* _PROBLEM TO WORK ON_: Copy word for word, please, the lines of the entries below running from the one containing "red car: 1 -> 2" to the one containing "turquoise pawn: 6 -> 4", both ends included.

* _DATA EXCERPTS_:
•••
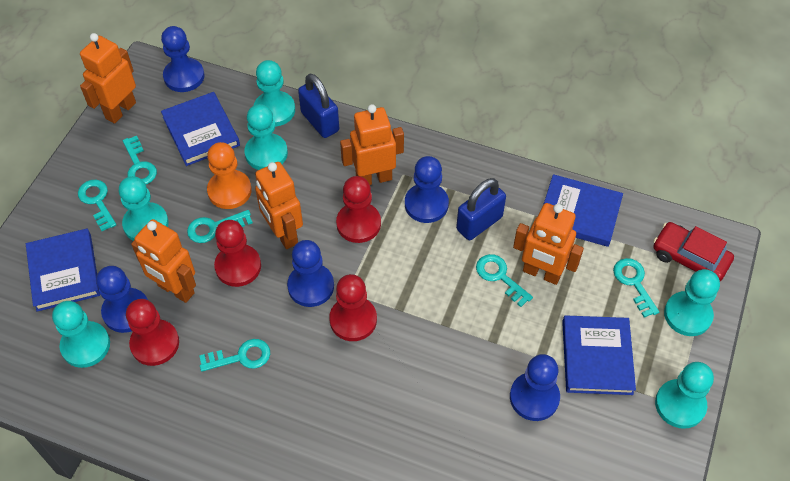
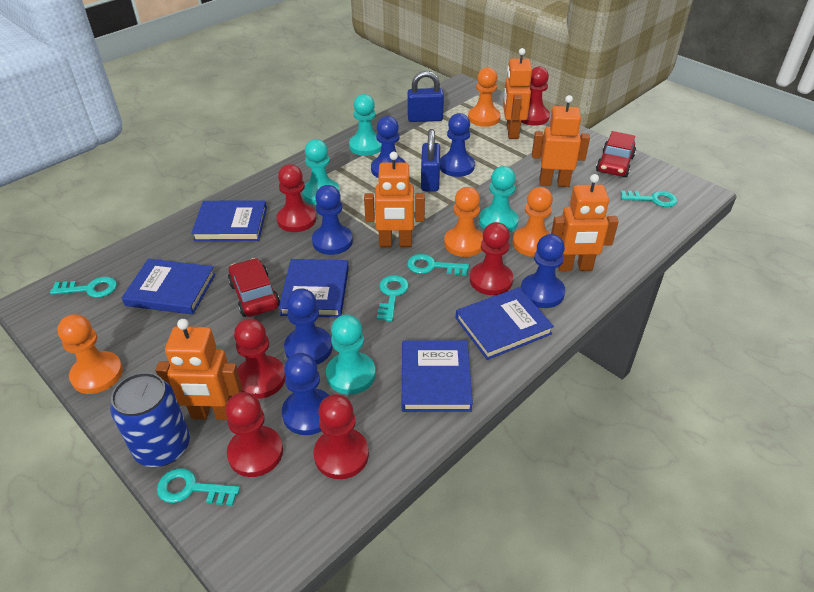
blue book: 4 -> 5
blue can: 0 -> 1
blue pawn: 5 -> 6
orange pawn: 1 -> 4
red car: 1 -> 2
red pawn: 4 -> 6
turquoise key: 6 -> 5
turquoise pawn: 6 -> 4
•••
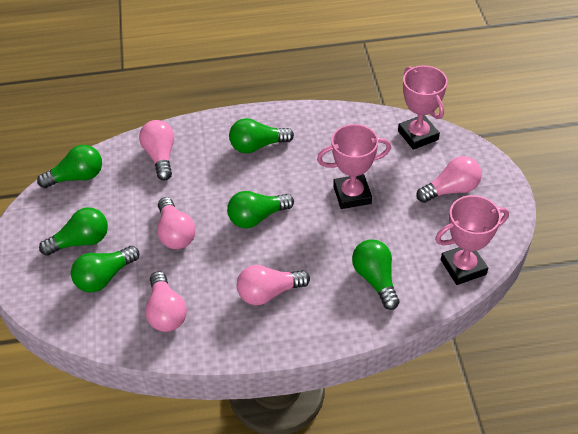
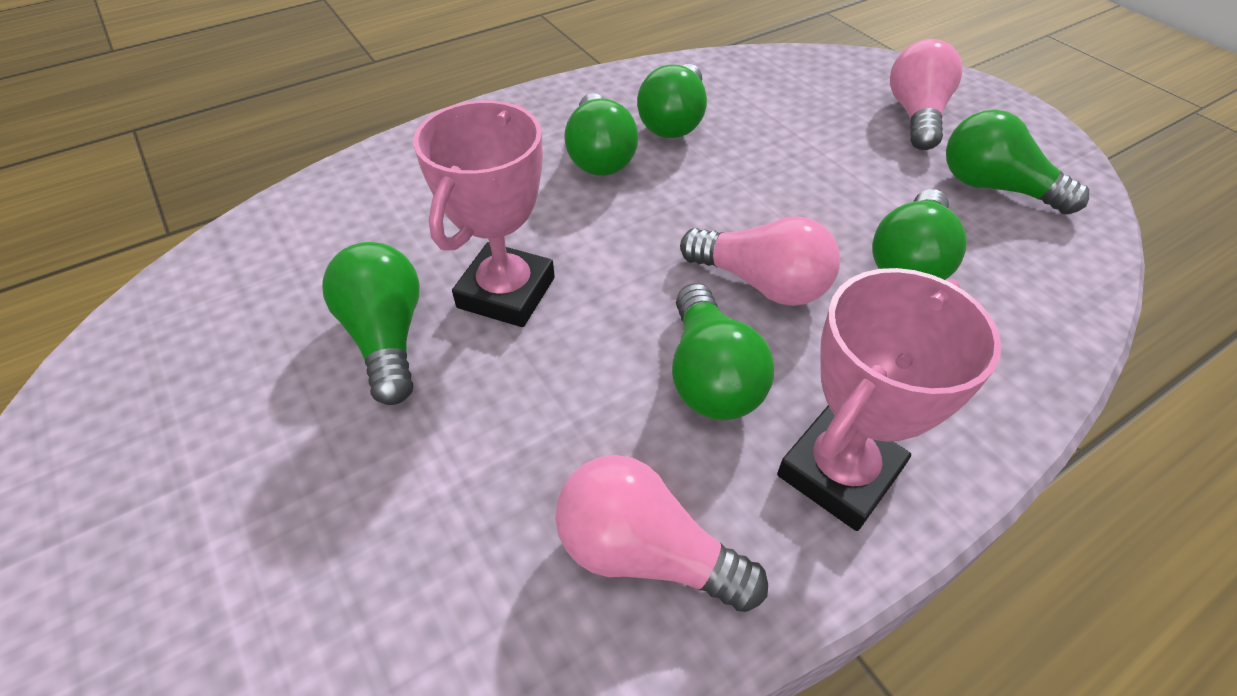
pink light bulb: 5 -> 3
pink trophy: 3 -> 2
•••
* _SOLUTION TO THIS TASK_:
red car: 1 -> 2
red pawn: 4 -> 6
turquoise key: 6 -> 5
turquoise pawn: 6 -> 4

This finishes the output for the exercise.